**TASK DESCRIPTION**
Only the lines from the one with "(387, 179) = (439, 147): grey" through the last belong in the output; print them exactly as given below.

:::::

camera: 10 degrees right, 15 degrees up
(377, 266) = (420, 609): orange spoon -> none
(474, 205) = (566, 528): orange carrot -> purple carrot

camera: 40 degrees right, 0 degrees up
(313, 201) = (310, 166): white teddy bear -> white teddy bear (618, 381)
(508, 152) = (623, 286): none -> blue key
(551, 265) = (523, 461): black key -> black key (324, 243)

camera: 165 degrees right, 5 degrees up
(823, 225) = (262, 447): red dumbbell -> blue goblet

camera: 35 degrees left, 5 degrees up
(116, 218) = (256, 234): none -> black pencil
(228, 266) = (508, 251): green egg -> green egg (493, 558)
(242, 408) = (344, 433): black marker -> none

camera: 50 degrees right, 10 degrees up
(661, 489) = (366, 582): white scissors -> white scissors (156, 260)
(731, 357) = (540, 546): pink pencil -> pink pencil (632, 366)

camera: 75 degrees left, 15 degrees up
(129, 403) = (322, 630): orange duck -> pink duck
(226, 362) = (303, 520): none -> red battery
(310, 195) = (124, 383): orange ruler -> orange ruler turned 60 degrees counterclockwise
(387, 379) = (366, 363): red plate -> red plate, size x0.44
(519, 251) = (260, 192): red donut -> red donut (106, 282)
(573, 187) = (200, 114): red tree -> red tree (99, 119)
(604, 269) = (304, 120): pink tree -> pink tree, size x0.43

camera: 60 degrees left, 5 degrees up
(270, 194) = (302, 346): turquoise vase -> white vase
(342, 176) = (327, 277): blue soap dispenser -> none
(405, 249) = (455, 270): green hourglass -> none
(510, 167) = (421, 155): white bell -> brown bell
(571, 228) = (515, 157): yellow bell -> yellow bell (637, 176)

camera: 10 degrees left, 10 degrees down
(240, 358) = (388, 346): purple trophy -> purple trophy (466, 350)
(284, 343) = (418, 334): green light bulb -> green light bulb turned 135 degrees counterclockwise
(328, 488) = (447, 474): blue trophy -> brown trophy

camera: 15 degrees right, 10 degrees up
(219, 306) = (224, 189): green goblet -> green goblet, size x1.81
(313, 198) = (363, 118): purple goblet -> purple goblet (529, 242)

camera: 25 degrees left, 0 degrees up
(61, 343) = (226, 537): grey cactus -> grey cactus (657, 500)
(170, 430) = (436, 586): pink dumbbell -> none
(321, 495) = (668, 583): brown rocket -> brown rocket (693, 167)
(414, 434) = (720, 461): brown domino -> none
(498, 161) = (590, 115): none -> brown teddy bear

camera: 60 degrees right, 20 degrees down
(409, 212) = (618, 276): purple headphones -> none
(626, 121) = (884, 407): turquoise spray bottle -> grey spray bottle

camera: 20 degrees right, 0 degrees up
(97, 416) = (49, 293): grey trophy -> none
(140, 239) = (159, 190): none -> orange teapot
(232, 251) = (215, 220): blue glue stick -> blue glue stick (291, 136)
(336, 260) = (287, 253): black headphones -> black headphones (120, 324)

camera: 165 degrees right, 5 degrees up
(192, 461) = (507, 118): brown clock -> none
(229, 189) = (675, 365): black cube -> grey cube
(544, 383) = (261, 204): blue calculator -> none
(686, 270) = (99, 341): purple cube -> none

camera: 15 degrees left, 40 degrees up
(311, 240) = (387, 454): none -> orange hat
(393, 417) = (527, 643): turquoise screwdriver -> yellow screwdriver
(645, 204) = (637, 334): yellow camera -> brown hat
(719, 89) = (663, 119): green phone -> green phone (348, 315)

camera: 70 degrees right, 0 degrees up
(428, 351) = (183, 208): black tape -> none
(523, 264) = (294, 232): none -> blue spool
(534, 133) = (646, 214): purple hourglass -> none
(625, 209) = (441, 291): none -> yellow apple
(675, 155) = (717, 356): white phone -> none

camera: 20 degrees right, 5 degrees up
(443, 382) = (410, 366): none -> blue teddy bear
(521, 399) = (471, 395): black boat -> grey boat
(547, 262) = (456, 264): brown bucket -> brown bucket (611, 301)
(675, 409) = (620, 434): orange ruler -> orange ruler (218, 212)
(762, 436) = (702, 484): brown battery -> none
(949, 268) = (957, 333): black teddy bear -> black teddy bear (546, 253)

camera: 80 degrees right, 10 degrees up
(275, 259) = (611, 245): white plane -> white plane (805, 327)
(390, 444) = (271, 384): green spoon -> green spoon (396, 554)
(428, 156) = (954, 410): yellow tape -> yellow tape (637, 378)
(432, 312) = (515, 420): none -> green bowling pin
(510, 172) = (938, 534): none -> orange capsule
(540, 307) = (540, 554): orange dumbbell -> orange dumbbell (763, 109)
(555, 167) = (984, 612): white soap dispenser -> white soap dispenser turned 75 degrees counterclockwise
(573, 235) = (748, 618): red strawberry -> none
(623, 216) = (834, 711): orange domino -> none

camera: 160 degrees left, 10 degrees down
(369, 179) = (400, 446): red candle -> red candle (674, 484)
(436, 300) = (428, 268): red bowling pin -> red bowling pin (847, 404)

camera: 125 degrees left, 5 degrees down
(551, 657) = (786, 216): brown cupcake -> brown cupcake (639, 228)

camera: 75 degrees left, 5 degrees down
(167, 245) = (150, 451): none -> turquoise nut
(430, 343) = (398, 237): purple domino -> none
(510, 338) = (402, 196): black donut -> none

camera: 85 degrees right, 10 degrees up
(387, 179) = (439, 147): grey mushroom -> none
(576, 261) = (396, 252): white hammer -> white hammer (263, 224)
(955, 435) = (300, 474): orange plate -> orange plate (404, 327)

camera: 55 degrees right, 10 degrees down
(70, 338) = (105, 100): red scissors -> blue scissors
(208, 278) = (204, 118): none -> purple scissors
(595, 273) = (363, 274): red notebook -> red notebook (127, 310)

:::::

**EXERCISE SOLUTION**
(387, 179) = (439, 147): grey mushroom -> none
(576, 261) = (396, 252): white hammer -> white hammer (263, 224)
(955, 435) = (300, 474): orange plate -> orange plate (404, 327)

camera: 55 degrees right, 10 degrees down
(70, 338) = (105, 100): red scissors -> blue scissors
(208, 278) = (204, 118): none -> purple scissors
(595, 273) = (363, 274): red notebook -> red notebook (127, 310)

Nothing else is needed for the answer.